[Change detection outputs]
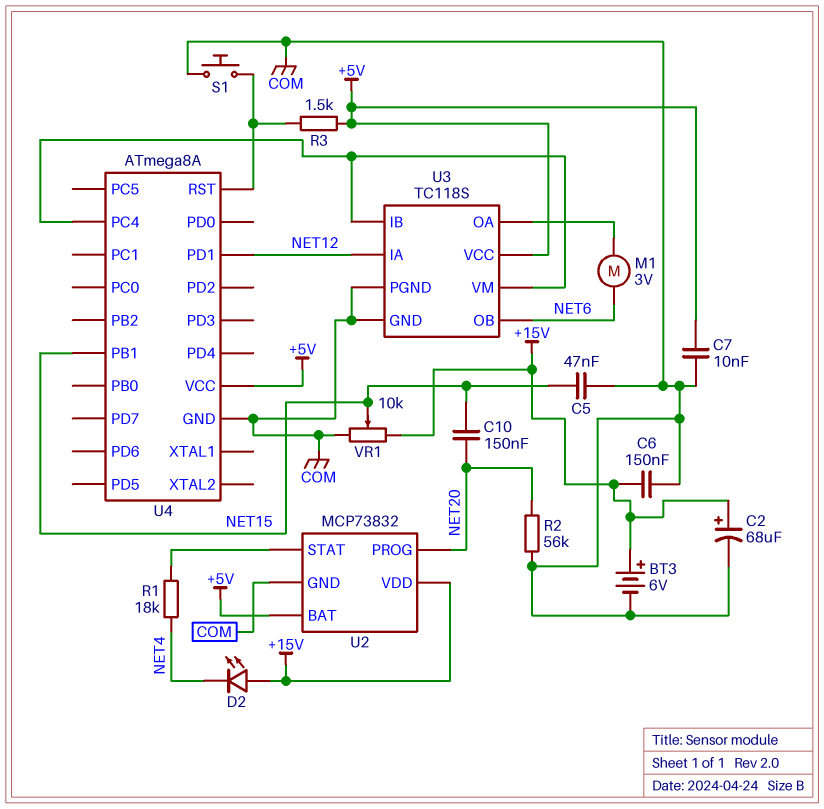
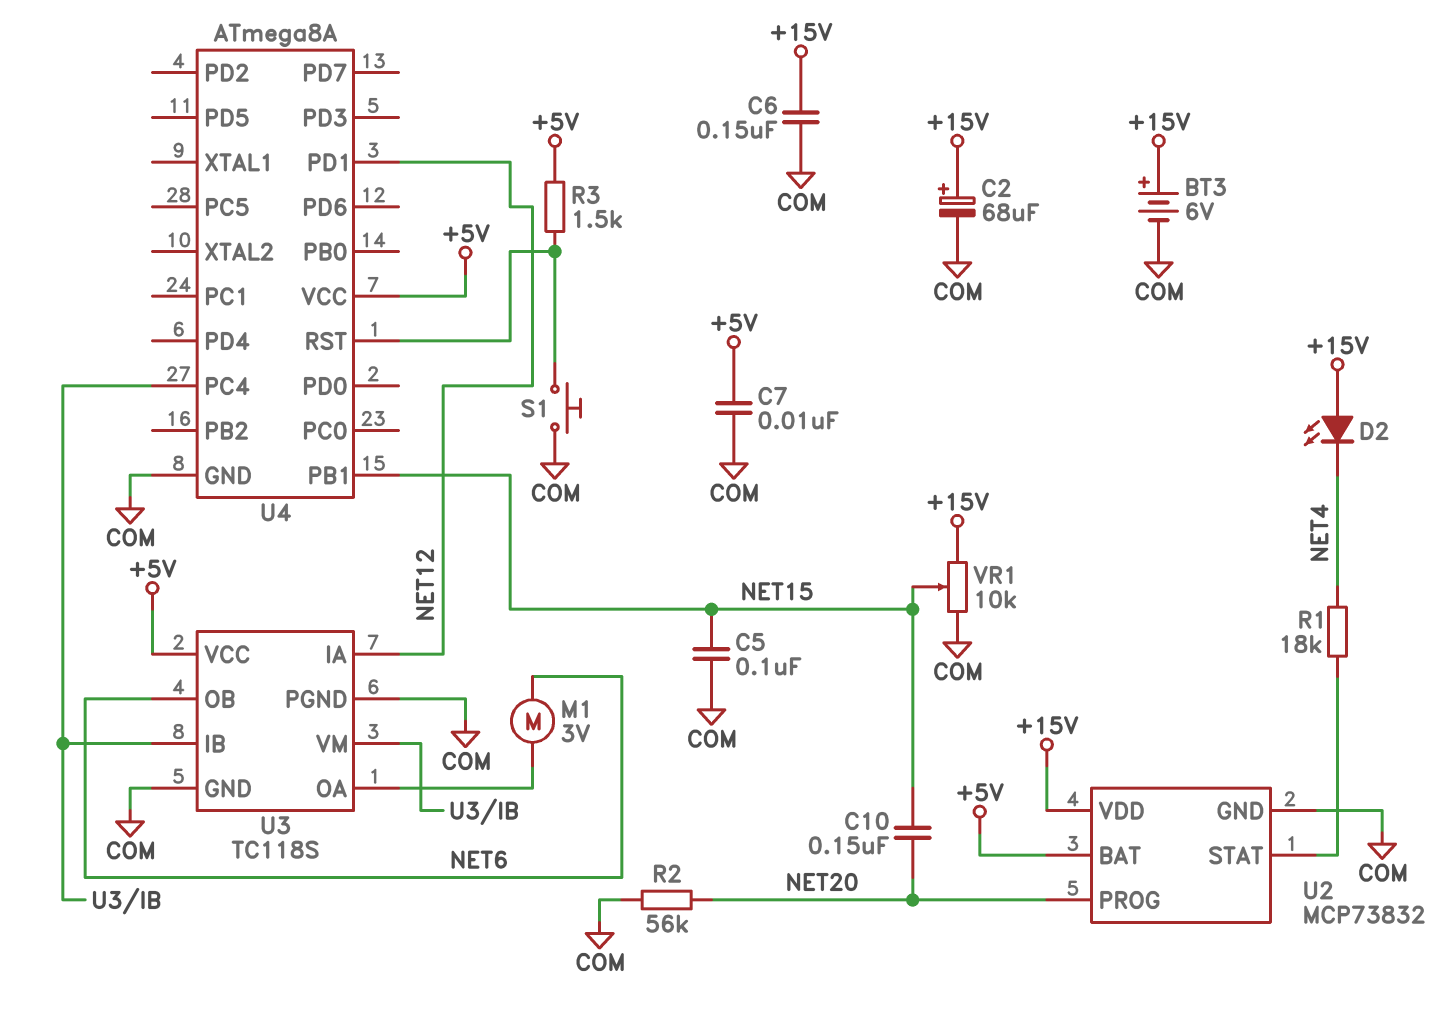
C5: 47nF (COM, NET15) -> 100nF (COM, NET15)

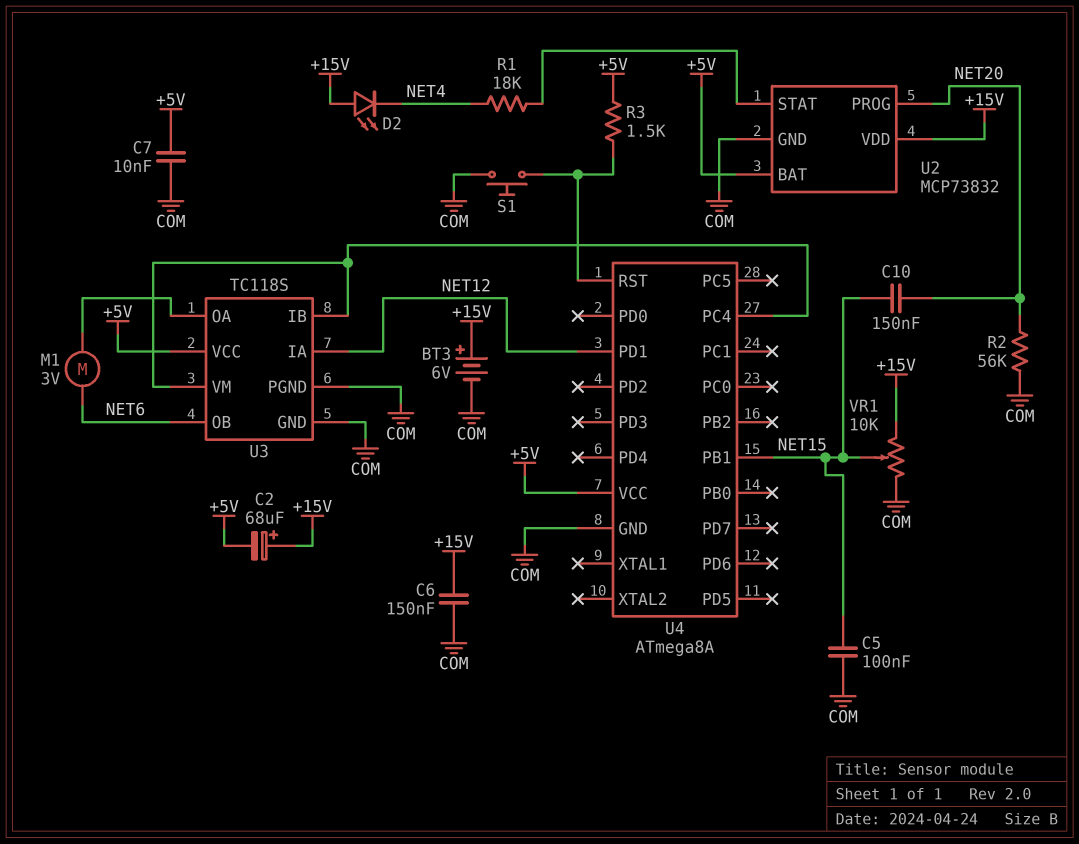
C2: 68uF (plus +15V, minus COM) -> 68uF (plus +15V, minus +5V)

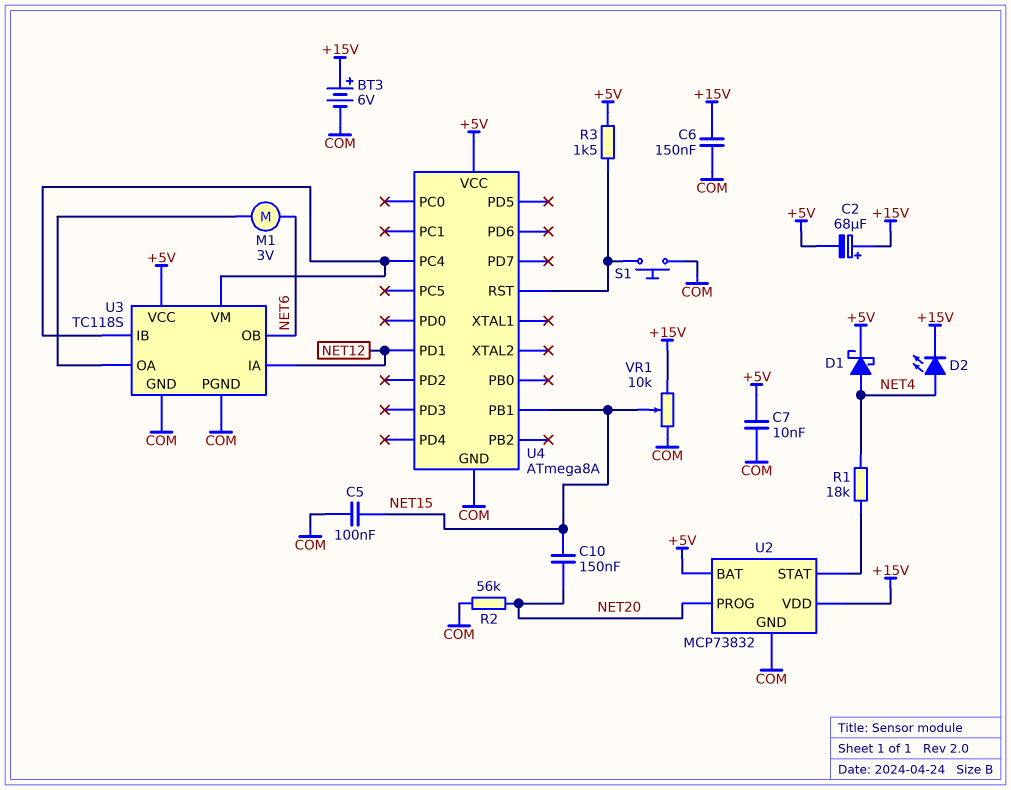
D1: none -> schottky (A NET4, K +5V)
D2: LED (A +15V, K NET4) -> LED (A NET4, K +15V)

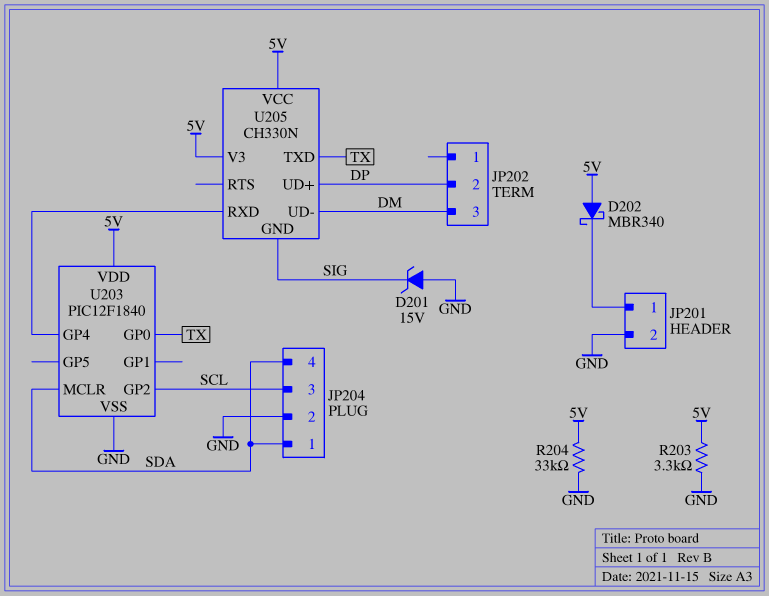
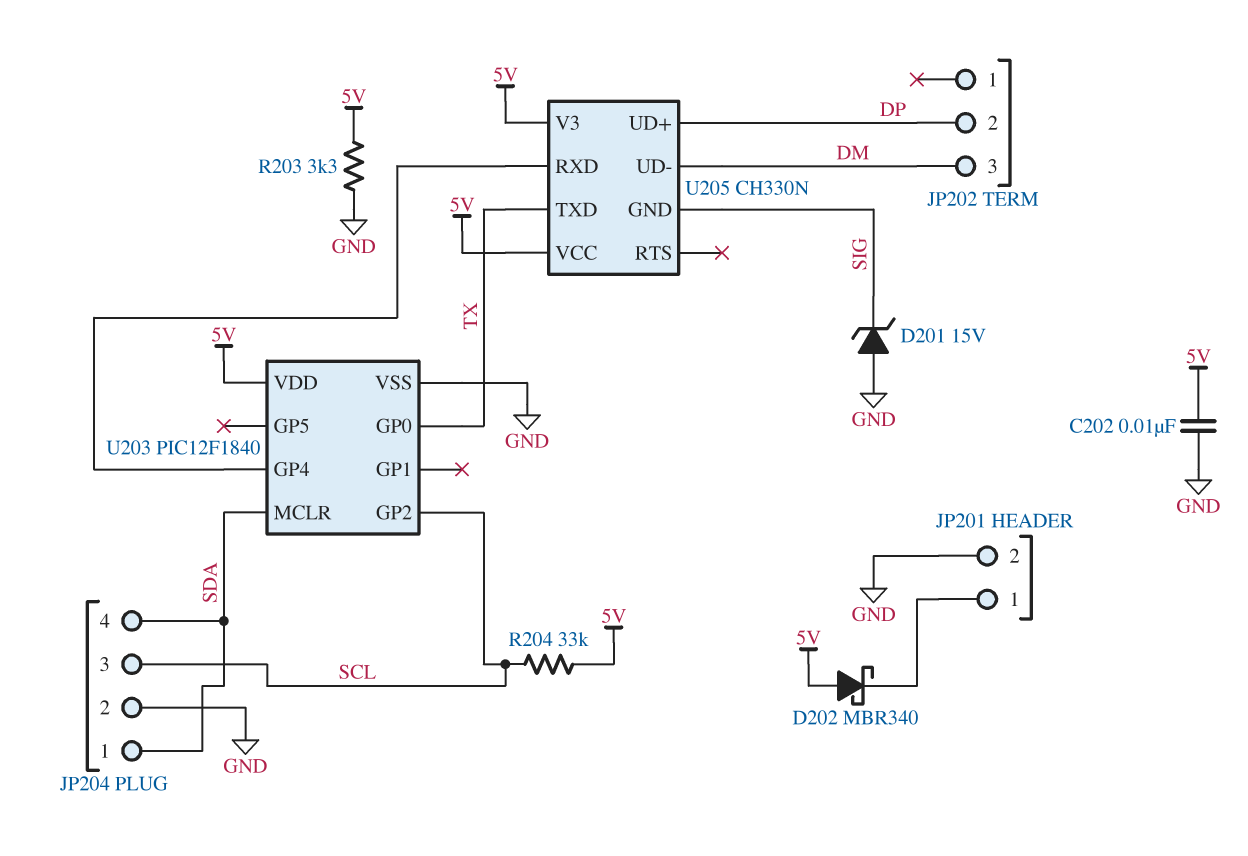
C202: none -> 10nF (5V, GND)
R204: 33k (5V, GND) -> 33k (5V, SCL)

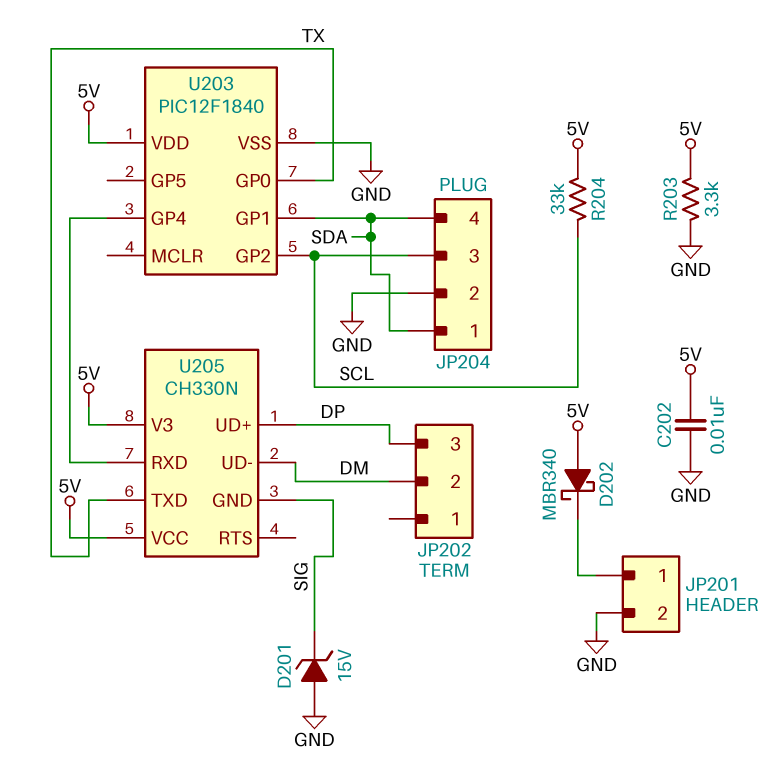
JP202 pin 2: DP -> DM
JP202 pin 3: DM -> DP
U203 pin GP1: none -> SDA
U203 pin MCLR: SDA -> none

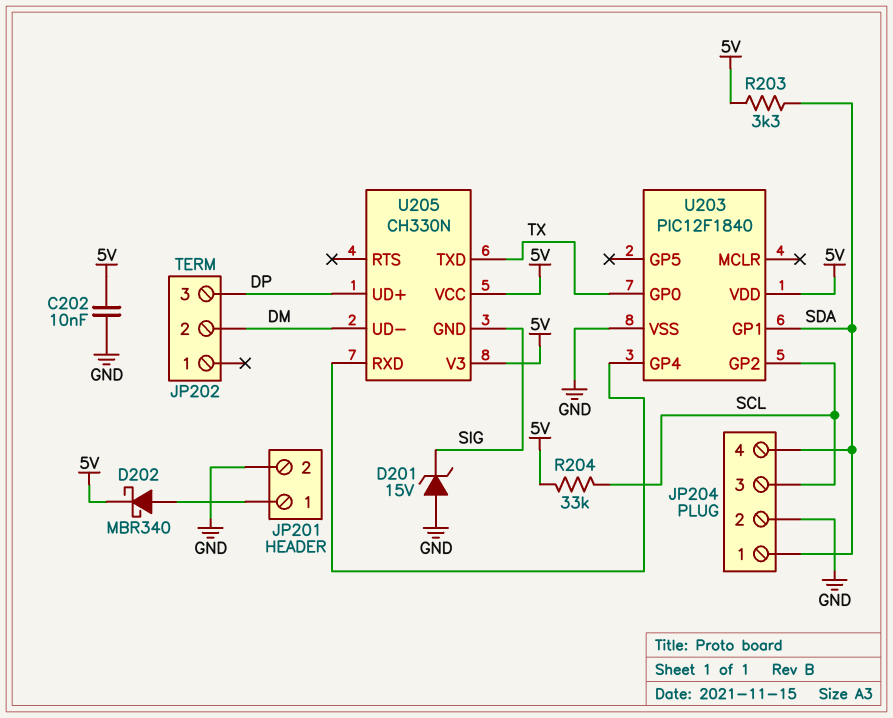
D202: schottky MBR340 (A 5V, K JP201/1) -> schottky MBR340 (A JP201/1, K 5V)
R203: 3.3k (5V, GND) -> 3.3k (5V, SDA)

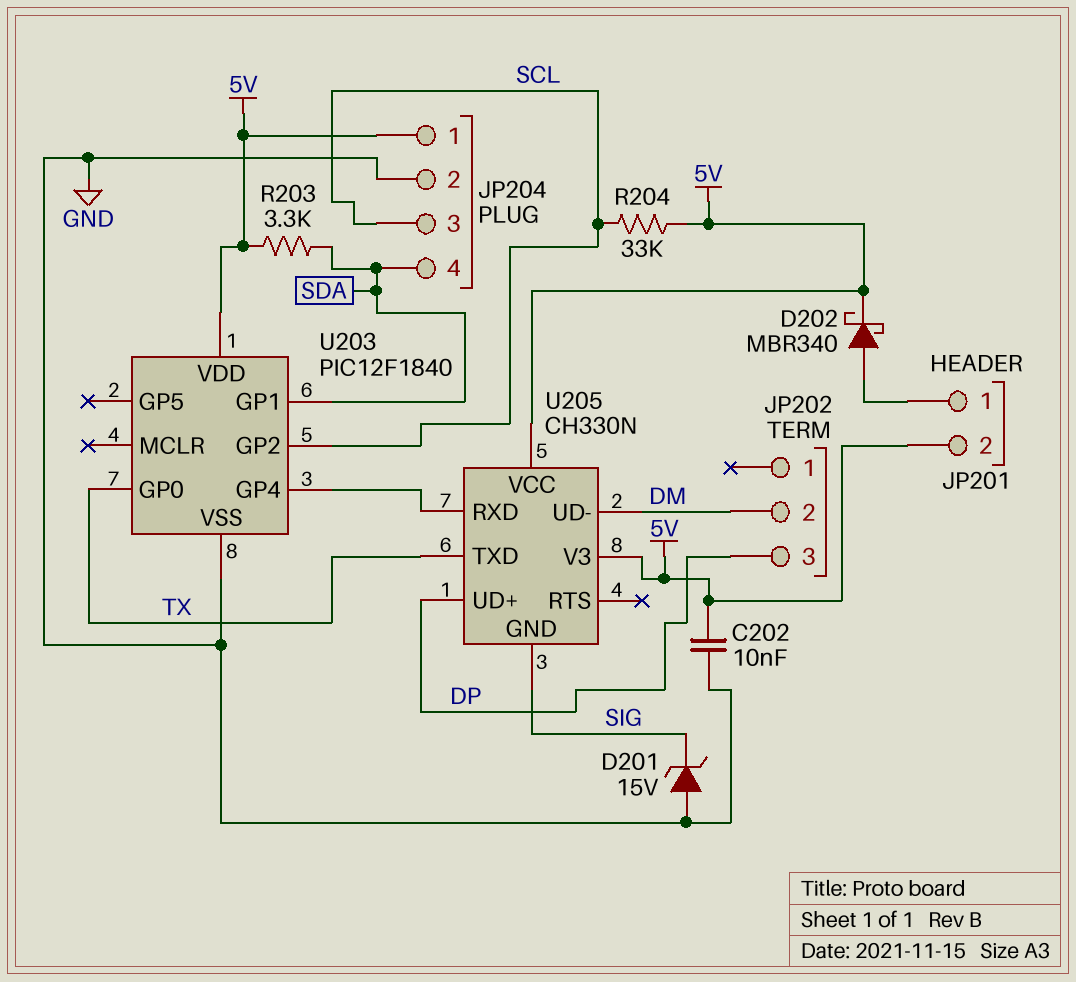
JP201 pin 2: GND -> 5V
JP204 pin 1: SDA -> 5V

What the task requires: Drop the pictures and give every line above again exactly.

Answer to the problem:
C5: 47nF (COM, NET15) -> 100nF (COM, NET15)

C2: 68uF (plus +15V, minus COM) -> 68uF (plus +15V, minus +5V)

D1: none -> schottky (A NET4, K +5V)
D2: LED (A +15V, K NET4) -> LED (A NET4, K +15V)

C202: none -> 10nF (5V, GND)
R204: 33k (5V, GND) -> 33k (5V, SCL)

JP202 pin 2: DP -> DM
JP202 pin 3: DM -> DP
U203 pin GP1: none -> SDA
U203 pin MCLR: SDA -> none

D202: schottky MBR340 (A 5V, K JP201/1) -> schottky MBR340 (A JP201/1, K 5V)
R203: 3.3k (5V, GND) -> 3.3k (5V, SDA)

JP201 pin 2: GND -> 5V
JP204 pin 1: SDA -> 5V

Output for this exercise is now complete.